# ACTIVITY:
Nothing in the data should change when you return it, but leave the pictures out.

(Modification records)

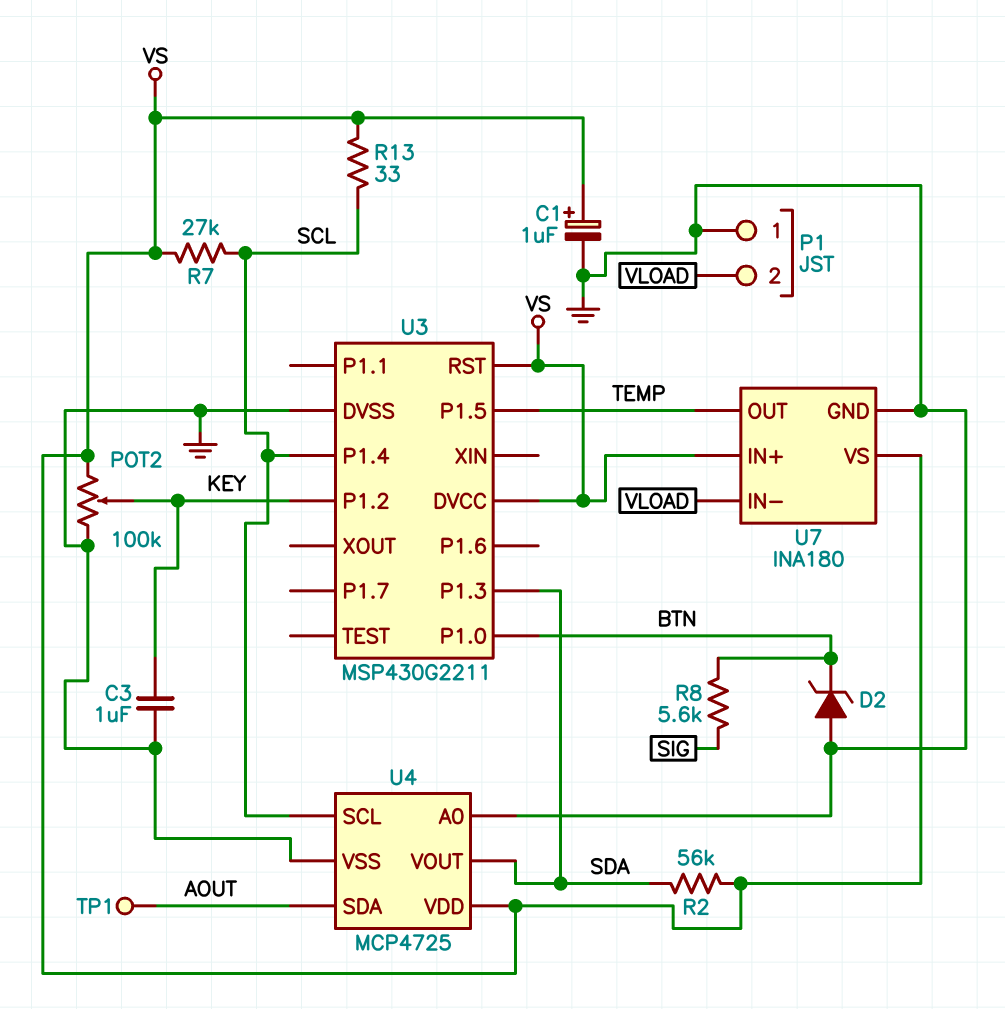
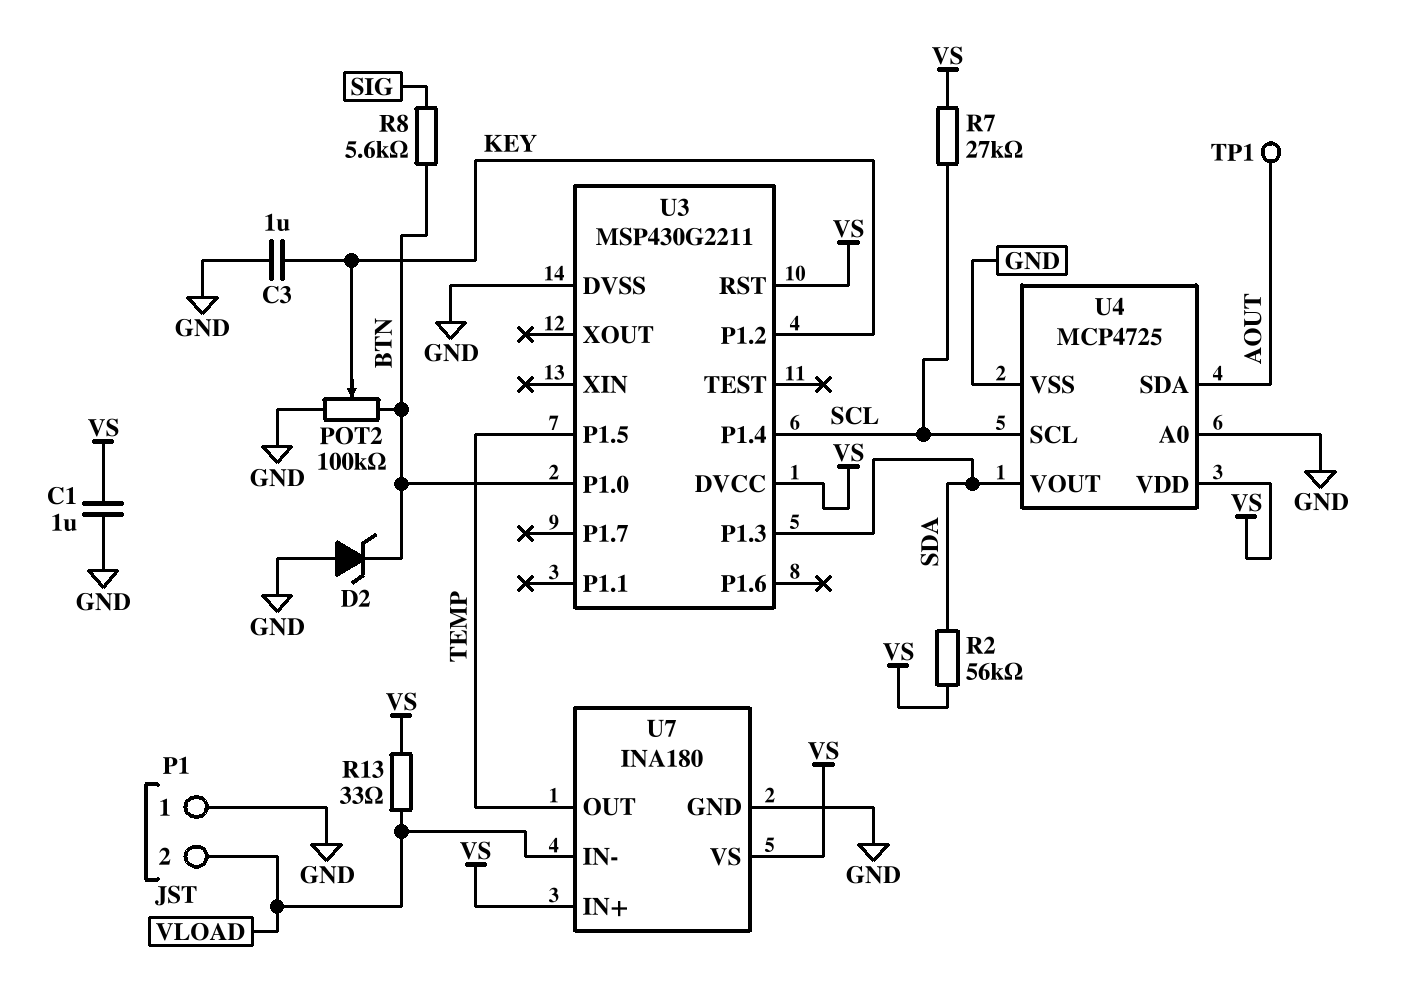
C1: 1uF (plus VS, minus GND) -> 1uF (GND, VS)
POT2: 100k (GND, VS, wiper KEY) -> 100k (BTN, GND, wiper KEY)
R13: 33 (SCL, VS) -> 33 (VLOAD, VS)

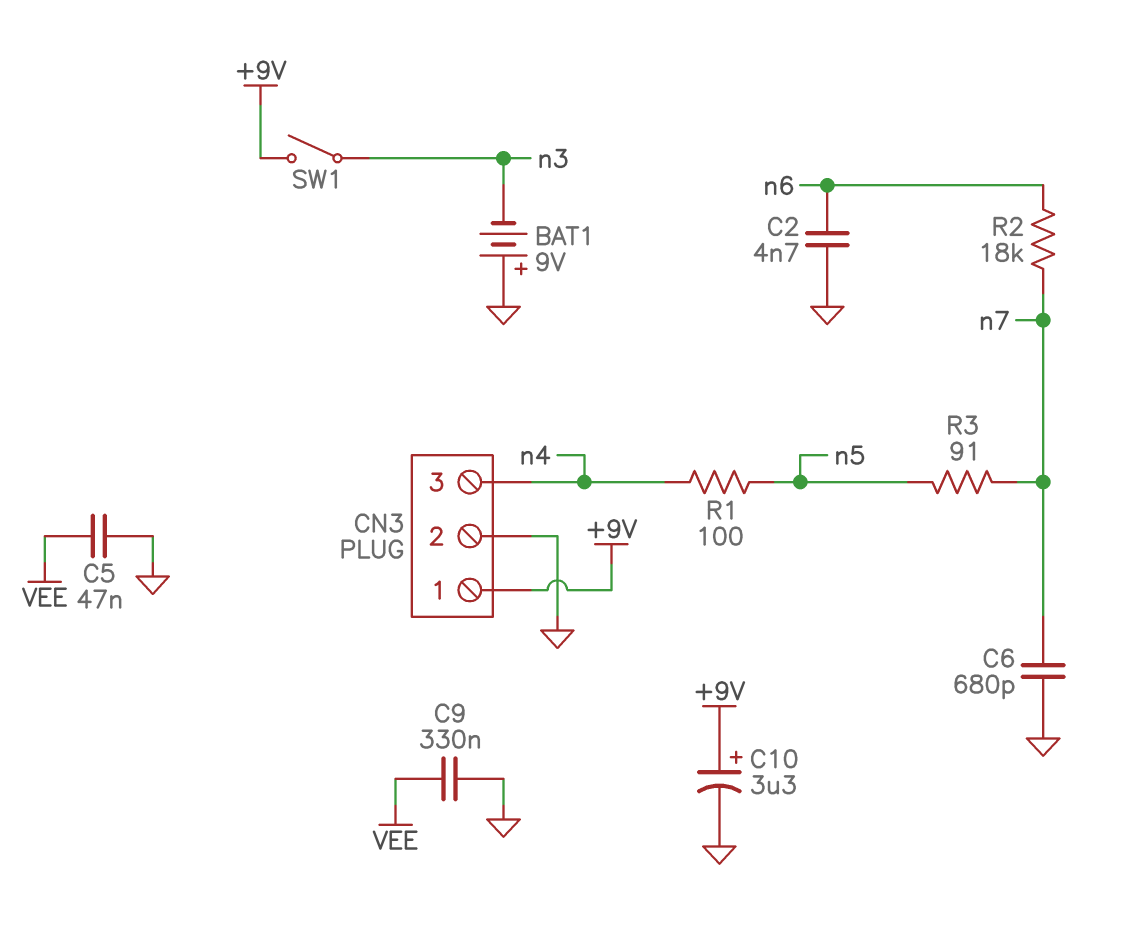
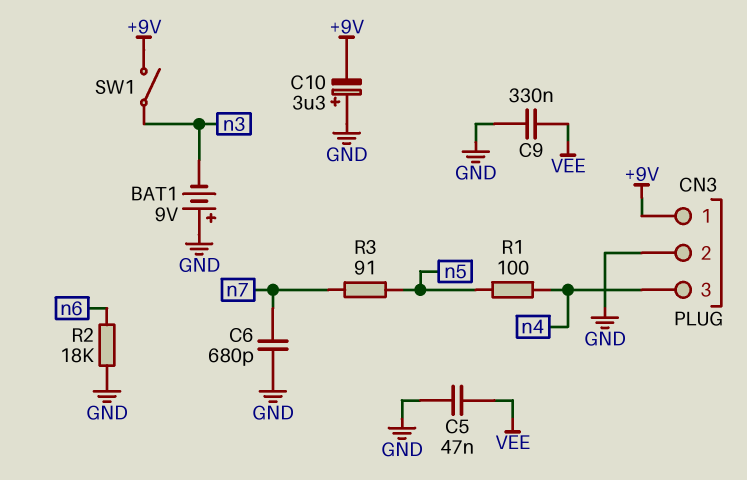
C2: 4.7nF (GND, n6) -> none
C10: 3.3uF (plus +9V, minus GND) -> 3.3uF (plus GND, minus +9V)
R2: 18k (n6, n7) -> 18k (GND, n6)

# REPLY TO THE EXERCISE:
C1: 1uF (plus VS, minus GND) -> 1uF (GND, VS)
POT2: 100k (GND, VS, wiper KEY) -> 100k (BTN, GND, wiper KEY)
R13: 33 (SCL, VS) -> 33 (VLOAD, VS)

C2: 4.7nF (GND, n6) -> none
C10: 3.3uF (plus +9V, minus GND) -> 3.3uF (plus GND, minus +9V)
R2: 18k (n6, n7) -> 18k (GND, n6)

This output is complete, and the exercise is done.